What you are asked to do
Reproduce all of the data exactly as written.

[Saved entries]
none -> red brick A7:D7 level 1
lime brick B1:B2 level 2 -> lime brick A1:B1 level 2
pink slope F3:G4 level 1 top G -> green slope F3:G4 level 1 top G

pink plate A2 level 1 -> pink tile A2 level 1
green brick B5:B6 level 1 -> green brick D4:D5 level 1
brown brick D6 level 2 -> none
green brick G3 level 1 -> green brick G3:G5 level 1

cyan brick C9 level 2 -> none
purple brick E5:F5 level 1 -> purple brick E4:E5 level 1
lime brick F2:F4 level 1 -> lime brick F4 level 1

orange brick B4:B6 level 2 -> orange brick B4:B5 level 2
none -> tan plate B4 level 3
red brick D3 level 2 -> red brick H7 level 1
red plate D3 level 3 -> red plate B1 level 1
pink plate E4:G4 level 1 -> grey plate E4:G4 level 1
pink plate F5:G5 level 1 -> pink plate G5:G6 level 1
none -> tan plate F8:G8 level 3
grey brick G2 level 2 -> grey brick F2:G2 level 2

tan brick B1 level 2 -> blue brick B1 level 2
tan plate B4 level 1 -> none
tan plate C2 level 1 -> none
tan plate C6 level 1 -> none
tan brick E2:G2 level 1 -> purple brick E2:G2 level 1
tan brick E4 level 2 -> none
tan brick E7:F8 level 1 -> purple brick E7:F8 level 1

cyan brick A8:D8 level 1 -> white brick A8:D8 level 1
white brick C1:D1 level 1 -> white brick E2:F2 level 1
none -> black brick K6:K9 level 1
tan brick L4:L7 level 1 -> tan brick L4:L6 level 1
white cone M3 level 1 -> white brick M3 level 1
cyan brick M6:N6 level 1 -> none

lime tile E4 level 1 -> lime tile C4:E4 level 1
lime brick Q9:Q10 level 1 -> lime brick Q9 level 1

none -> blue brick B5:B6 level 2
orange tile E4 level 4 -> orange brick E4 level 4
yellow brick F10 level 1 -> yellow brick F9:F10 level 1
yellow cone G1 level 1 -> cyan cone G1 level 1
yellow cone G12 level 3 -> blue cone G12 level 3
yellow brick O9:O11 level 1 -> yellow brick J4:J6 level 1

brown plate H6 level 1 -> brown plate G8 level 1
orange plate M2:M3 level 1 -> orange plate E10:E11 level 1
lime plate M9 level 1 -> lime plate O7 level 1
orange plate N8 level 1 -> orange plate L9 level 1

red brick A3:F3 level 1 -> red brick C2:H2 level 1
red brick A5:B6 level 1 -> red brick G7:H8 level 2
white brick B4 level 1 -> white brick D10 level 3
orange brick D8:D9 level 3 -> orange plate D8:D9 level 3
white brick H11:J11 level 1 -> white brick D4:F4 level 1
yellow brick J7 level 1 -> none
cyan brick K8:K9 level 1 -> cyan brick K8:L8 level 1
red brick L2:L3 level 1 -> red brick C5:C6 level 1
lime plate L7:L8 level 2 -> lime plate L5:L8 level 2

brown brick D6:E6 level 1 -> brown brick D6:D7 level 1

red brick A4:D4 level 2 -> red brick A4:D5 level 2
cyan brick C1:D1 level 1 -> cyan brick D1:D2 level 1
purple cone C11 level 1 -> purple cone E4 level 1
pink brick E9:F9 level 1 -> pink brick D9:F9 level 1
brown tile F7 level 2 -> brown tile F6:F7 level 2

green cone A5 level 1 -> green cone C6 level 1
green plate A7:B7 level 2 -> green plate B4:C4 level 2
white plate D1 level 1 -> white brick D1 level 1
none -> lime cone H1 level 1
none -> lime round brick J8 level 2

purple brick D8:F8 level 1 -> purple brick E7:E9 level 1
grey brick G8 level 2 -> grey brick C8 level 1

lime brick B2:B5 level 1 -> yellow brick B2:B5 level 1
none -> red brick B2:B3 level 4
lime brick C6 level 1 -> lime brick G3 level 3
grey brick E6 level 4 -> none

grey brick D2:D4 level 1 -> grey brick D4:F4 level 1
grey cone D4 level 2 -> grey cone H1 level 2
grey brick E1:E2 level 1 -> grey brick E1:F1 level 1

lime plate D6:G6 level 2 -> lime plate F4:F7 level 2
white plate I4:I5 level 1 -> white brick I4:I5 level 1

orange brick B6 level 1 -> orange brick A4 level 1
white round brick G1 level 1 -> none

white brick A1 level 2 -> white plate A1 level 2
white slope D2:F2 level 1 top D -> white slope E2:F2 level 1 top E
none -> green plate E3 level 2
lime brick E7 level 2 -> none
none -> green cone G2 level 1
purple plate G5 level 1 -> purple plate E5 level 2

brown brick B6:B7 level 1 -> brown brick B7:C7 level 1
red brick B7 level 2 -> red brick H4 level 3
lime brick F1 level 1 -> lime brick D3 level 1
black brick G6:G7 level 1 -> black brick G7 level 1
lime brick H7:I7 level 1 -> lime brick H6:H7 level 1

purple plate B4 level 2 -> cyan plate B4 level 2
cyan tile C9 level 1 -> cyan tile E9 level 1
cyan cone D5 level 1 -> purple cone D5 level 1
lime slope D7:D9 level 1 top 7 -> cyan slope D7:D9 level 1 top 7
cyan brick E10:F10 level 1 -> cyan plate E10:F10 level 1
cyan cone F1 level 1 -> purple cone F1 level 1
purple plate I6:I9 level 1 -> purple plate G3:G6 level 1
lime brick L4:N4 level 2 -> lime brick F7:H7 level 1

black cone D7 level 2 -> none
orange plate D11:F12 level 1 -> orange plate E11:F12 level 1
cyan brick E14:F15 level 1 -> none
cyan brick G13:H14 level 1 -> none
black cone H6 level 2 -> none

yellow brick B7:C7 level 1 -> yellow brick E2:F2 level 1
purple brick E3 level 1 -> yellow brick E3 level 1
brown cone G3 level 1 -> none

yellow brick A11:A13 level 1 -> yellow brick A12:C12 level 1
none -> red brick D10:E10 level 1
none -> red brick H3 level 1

Answer for this exercise
none -> red brick A7:D7 level 1
lime brick B1:B2 level 2 -> lime brick A1:B1 level 2
pink slope F3:G4 level 1 top G -> green slope F3:G4 level 1 top G

pink plate A2 level 1 -> pink tile A2 level 1
green brick B5:B6 level 1 -> green brick D4:D5 level 1
brown brick D6 level 2 -> none
green brick G3 level 1 -> green brick G3:G5 level 1

cyan brick C9 level 2 -> none
purple brick E5:F5 level 1 -> purple brick E4:E5 level 1
lime brick F2:F4 level 1 -> lime brick F4 level 1

orange brick B4:B6 level 2 -> orange brick B4:B5 level 2
none -> tan plate B4 level 3
red brick D3 level 2 -> red brick H7 level 1
red plate D3 level 3 -> red plate B1 level 1
pink plate E4:G4 level 1 -> grey plate E4:G4 level 1
pink plate F5:G5 level 1 -> pink plate G5:G6 level 1
none -> tan plate F8:G8 level 3
grey brick G2 level 2 -> grey brick F2:G2 level 2

tan brick B1 level 2 -> blue brick B1 level 2
tan plate B4 level 1 -> none
tan plate C2 level 1 -> none
tan plate C6 level 1 -> none
tan brick E2:G2 level 1 -> purple brick E2:G2 level 1
tan brick E4 level 2 -> none
tan brick E7:F8 level 1 -> purple brick E7:F8 level 1

cyan brick A8:D8 level 1 -> white brick A8:D8 level 1
white brick C1:D1 level 1 -> white brick E2:F2 level 1
none -> black brick K6:K9 level 1
tan brick L4:L7 level 1 -> tan brick L4:L6 level 1
white cone M3 level 1 -> white brick M3 level 1
cyan brick M6:N6 level 1 -> none

lime tile E4 level 1 -> lime tile C4:E4 level 1
lime brick Q9:Q10 level 1 -> lime brick Q9 level 1

none -> blue brick B5:B6 level 2
orange tile E4 level 4 -> orange brick E4 level 4
yellow brick F10 level 1 -> yellow brick F9:F10 level 1
yellow cone G1 level 1 -> cyan cone G1 level 1
yellow cone G12 level 3 -> blue cone G12 level 3
yellow brick O9:O11 level 1 -> yellow brick J4:J6 level 1

brown plate H6 level 1 -> brown plate G8 level 1
orange plate M2:M3 level 1 -> orange plate E10:E11 level 1
lime plate M9 level 1 -> lime plate O7 level 1
orange plate N8 level 1 -> orange plate L9 level 1

red brick A3:F3 level 1 -> red brick C2:H2 level 1
red brick A5:B6 level 1 -> red brick G7:H8 level 2
white brick B4 level 1 -> white brick D10 level 3
orange brick D8:D9 level 3 -> orange plate D8:D9 level 3
white brick H11:J11 level 1 -> white brick D4:F4 level 1
yellow brick J7 level 1 -> none
cyan brick K8:K9 level 1 -> cyan brick K8:L8 level 1
red brick L2:L3 level 1 -> red brick C5:C6 level 1
lime plate L7:L8 level 2 -> lime plate L5:L8 level 2

brown brick D6:E6 level 1 -> brown brick D6:D7 level 1

red brick A4:D4 level 2 -> red brick A4:D5 level 2
cyan brick C1:D1 level 1 -> cyan brick D1:D2 level 1
purple cone C11 level 1 -> purple cone E4 level 1
pink brick E9:F9 level 1 -> pink brick D9:F9 level 1
brown tile F7 level 2 -> brown tile F6:F7 level 2

green cone A5 level 1 -> green cone C6 level 1
green plate A7:B7 level 2 -> green plate B4:C4 level 2
white plate D1 level 1 -> white brick D1 level 1
none -> lime cone H1 level 1
none -> lime round brick J8 level 2

purple brick D8:F8 level 1 -> purple brick E7:E9 level 1
grey brick G8 level 2 -> grey brick C8 level 1

lime brick B2:B5 level 1 -> yellow brick B2:B5 level 1
none -> red brick B2:B3 level 4
lime brick C6 level 1 -> lime brick G3 level 3
grey brick E6 level 4 -> none

grey brick D2:D4 level 1 -> grey brick D4:F4 level 1
grey cone D4 level 2 -> grey cone H1 level 2
grey brick E1:E2 level 1 -> grey brick E1:F1 level 1

lime plate D6:G6 level 2 -> lime plate F4:F7 level 2
white plate I4:I5 level 1 -> white brick I4:I5 level 1

orange brick B6 level 1 -> orange brick A4 level 1
white round brick G1 level 1 -> none

white brick A1 level 2 -> white plate A1 level 2
white slope D2:F2 level 1 top D -> white slope E2:F2 level 1 top E
none -> green plate E3 level 2
lime brick E7 level 2 -> none
none -> green cone G2 level 1
purple plate G5 level 1 -> purple plate E5 level 2

brown brick B6:B7 level 1 -> brown brick B7:C7 level 1
red brick B7 level 2 -> red brick H4 level 3
lime brick F1 level 1 -> lime brick D3 level 1
black brick G6:G7 level 1 -> black brick G7 level 1
lime brick H7:I7 level 1 -> lime brick H6:H7 level 1

purple plate B4 level 2 -> cyan plate B4 level 2
cyan tile C9 level 1 -> cyan tile E9 level 1
cyan cone D5 level 1 -> purple cone D5 level 1
lime slope D7:D9 level 1 top 7 -> cyan slope D7:D9 level 1 top 7
cyan brick E10:F10 level 1 -> cyan plate E10:F10 level 1
cyan cone F1 level 1 -> purple cone F1 level 1
purple plate I6:I9 level 1 -> purple plate G3:G6 level 1
lime brick L4:N4 level 2 -> lime brick F7:H7 level 1

black cone D7 level 2 -> none
orange plate D11:F12 level 1 -> orange plate E11:F12 level 1
cyan brick E14:F15 level 1 -> none
cyan brick G13:H14 level 1 -> none
black cone H6 level 2 -> none

yellow brick B7:C7 level 1 -> yellow brick E2:F2 level 1
purple brick E3 level 1 -> yellow brick E3 level 1
brown cone G3 level 1 -> none

yellow brick A11:A13 level 1 -> yellow brick A12:C12 level 1
none -> red brick D10:E10 level 1
none -> red brick H3 level 1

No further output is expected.